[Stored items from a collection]
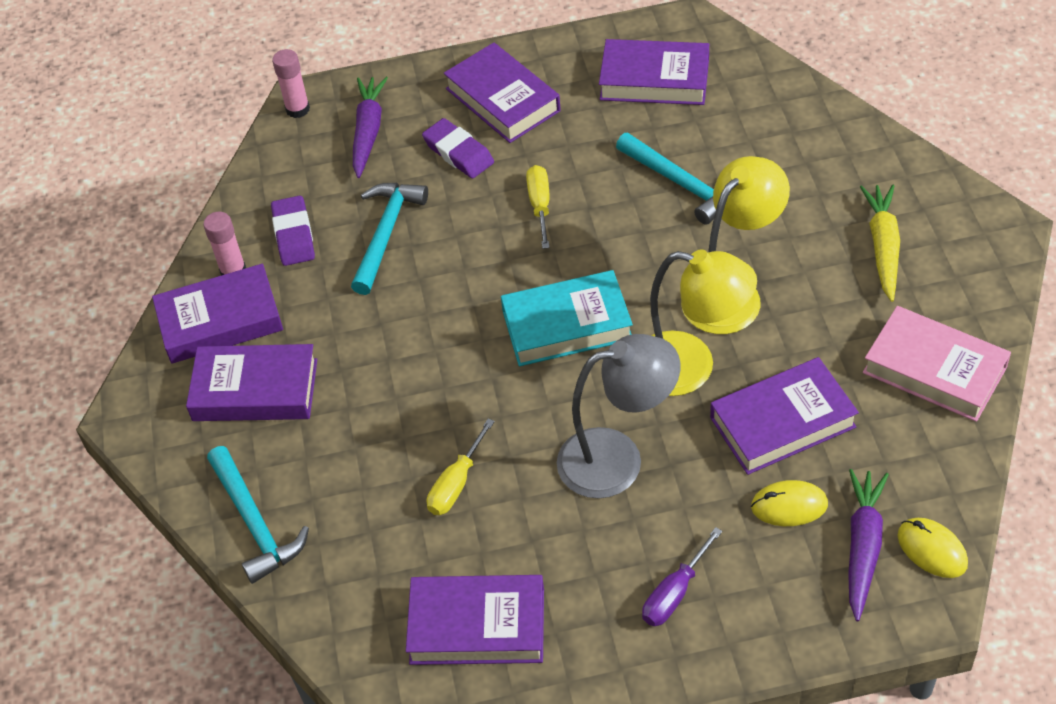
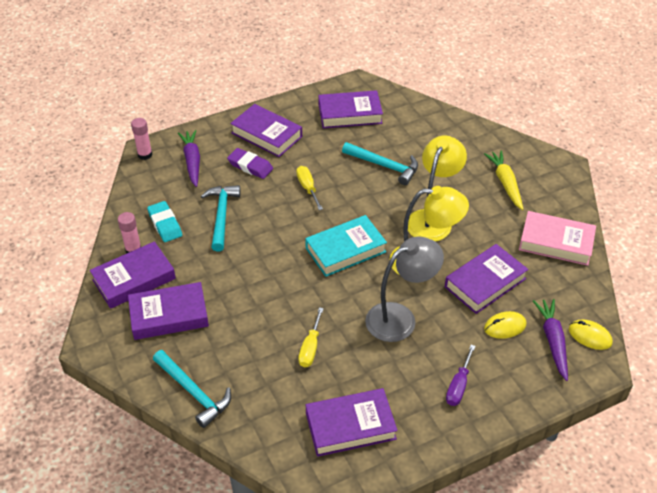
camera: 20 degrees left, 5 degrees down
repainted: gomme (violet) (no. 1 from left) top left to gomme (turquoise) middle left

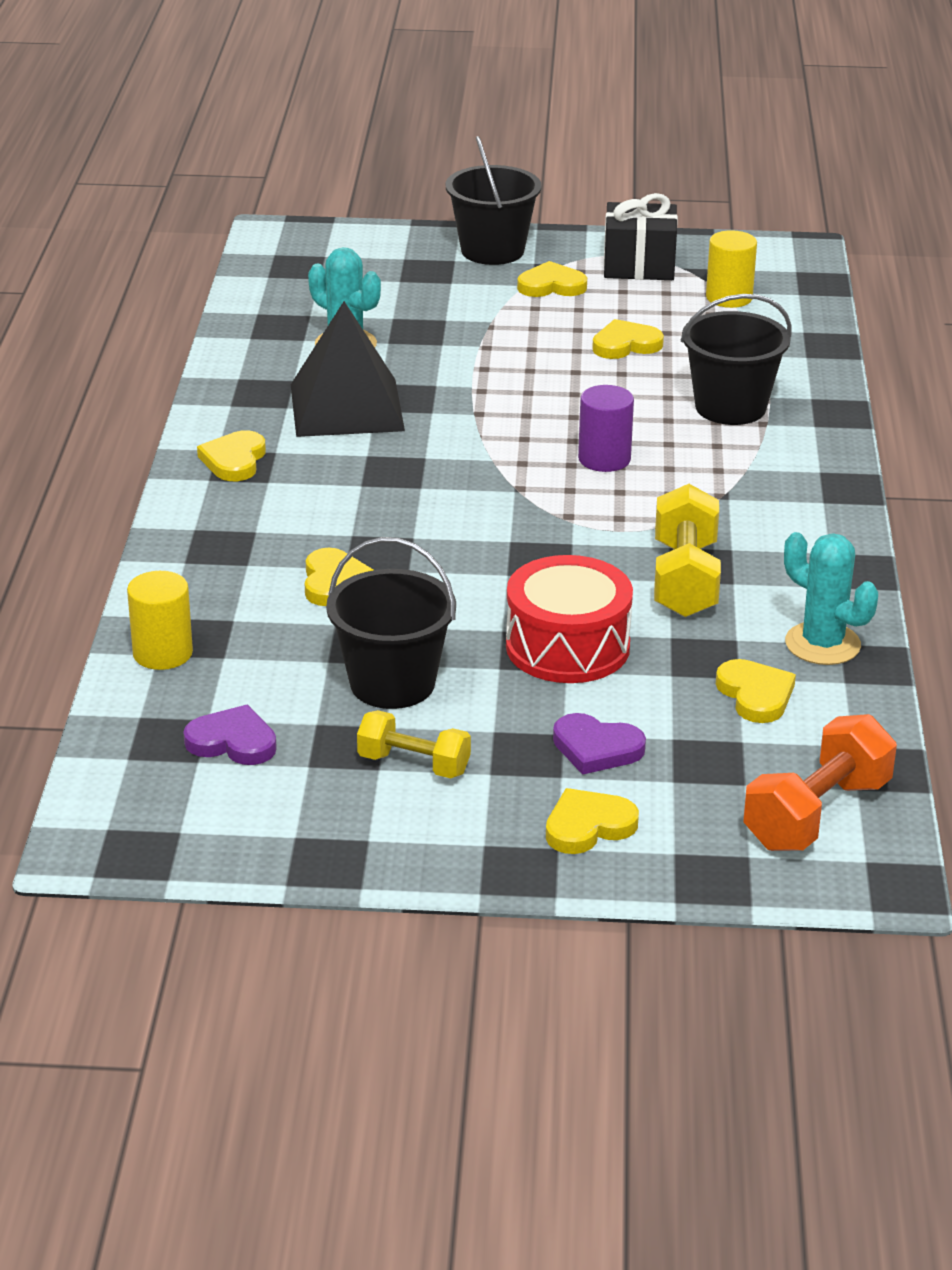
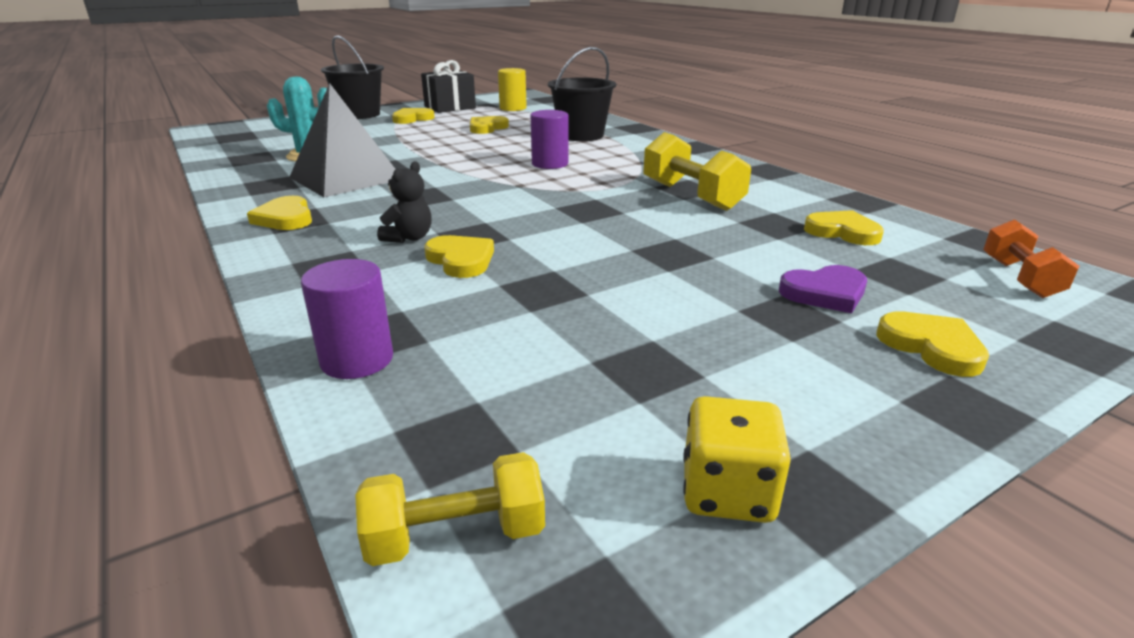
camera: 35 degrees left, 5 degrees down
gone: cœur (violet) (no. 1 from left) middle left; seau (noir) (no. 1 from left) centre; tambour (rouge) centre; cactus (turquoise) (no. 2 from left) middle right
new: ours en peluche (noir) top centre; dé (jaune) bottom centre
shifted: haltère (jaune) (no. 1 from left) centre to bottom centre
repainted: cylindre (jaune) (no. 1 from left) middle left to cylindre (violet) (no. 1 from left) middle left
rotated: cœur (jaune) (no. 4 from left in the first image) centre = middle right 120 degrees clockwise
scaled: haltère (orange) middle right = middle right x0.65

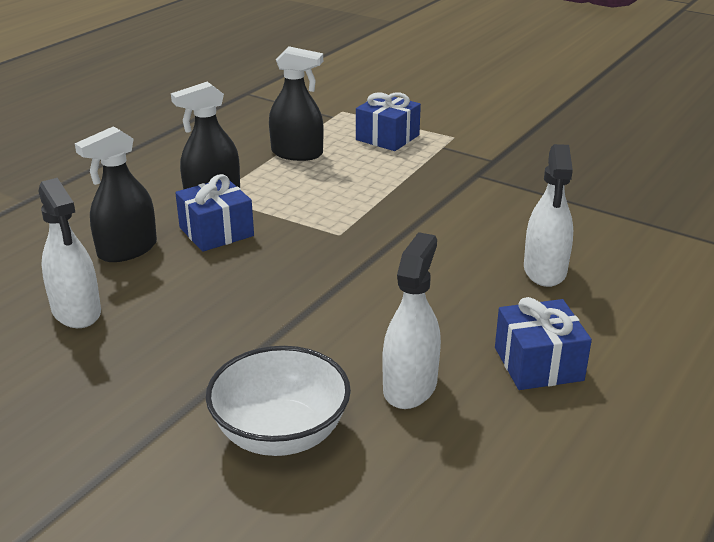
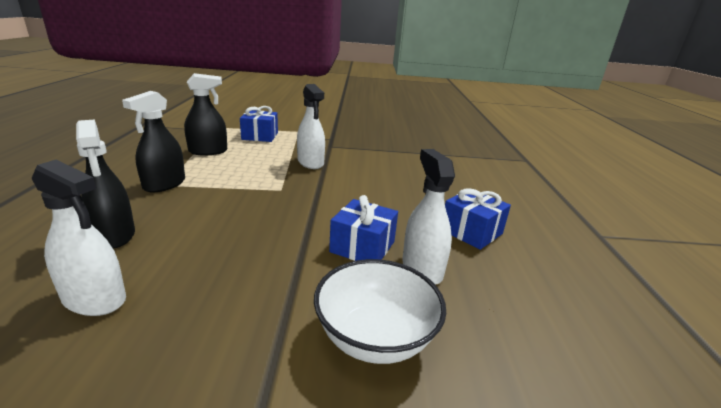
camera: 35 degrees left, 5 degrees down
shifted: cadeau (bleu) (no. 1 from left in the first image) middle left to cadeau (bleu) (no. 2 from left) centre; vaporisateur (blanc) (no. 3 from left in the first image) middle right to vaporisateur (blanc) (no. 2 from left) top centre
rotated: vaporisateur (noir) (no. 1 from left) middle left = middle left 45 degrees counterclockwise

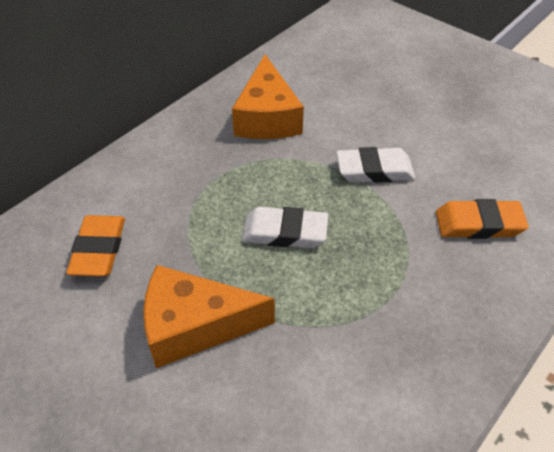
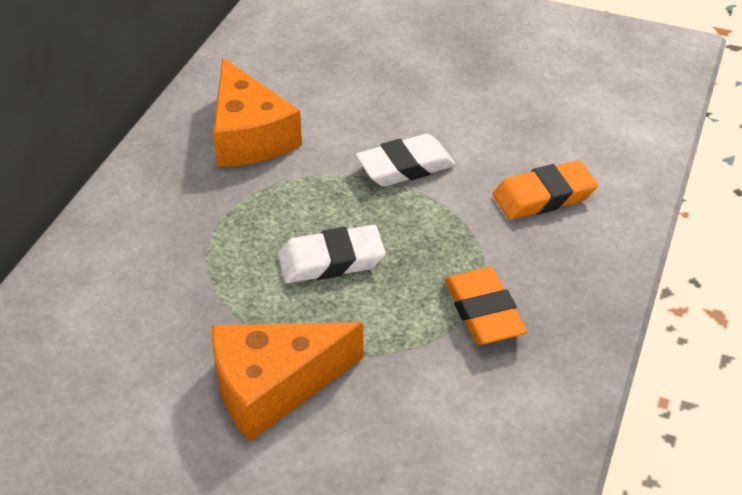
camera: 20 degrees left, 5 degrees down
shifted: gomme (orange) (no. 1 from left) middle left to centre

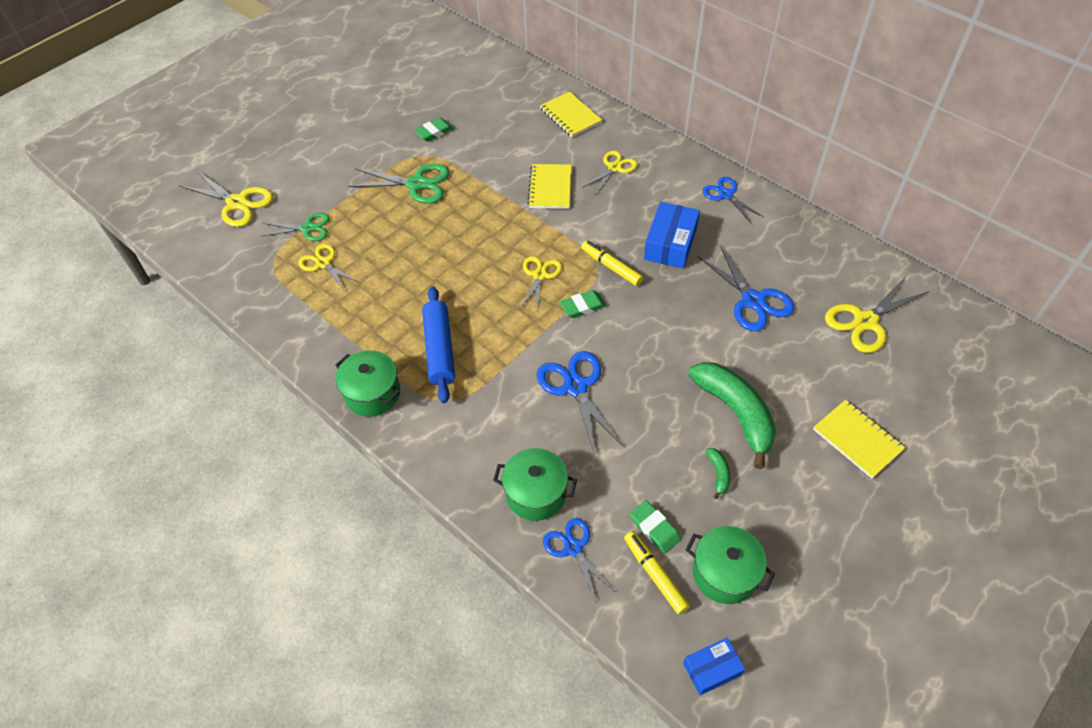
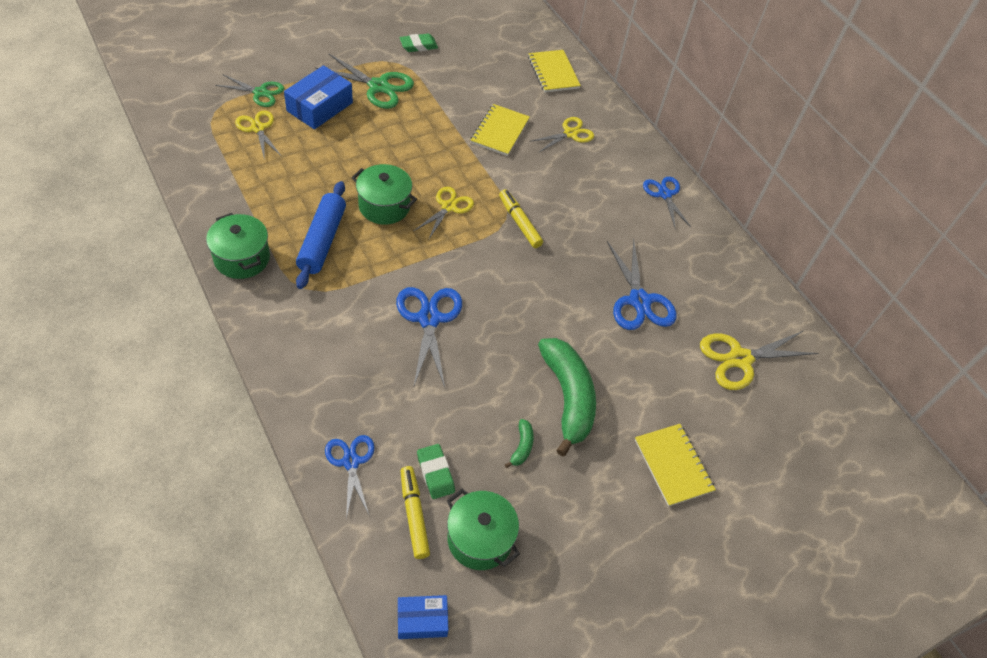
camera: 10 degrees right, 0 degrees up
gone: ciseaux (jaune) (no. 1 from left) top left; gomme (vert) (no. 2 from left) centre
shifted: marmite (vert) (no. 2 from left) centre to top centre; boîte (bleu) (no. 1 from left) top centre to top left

### Goal of the exercise:
The answer is the lines above from the one with "repainted: gomme (violet)" to the one with "shifted: haltère (jaune)", set down exactly, with no pictures.

### Problem solution:
repainted: gomme (violet) (no. 1 from left) top left to gomme (turquoise) middle left

camera: 35 degrees left, 5 degrees down
gone: cœur (violet) (no. 1 from left) middle left; seau (noir) (no. 1 from left) centre; tambour (rouge) centre; cactus (turquoise) (no. 2 from left) middle right
new: ours en peluche (noir) top centre; dé (jaune) bottom centre
shifted: haltère (jaune) (no. 1 from left) centre to bottom centre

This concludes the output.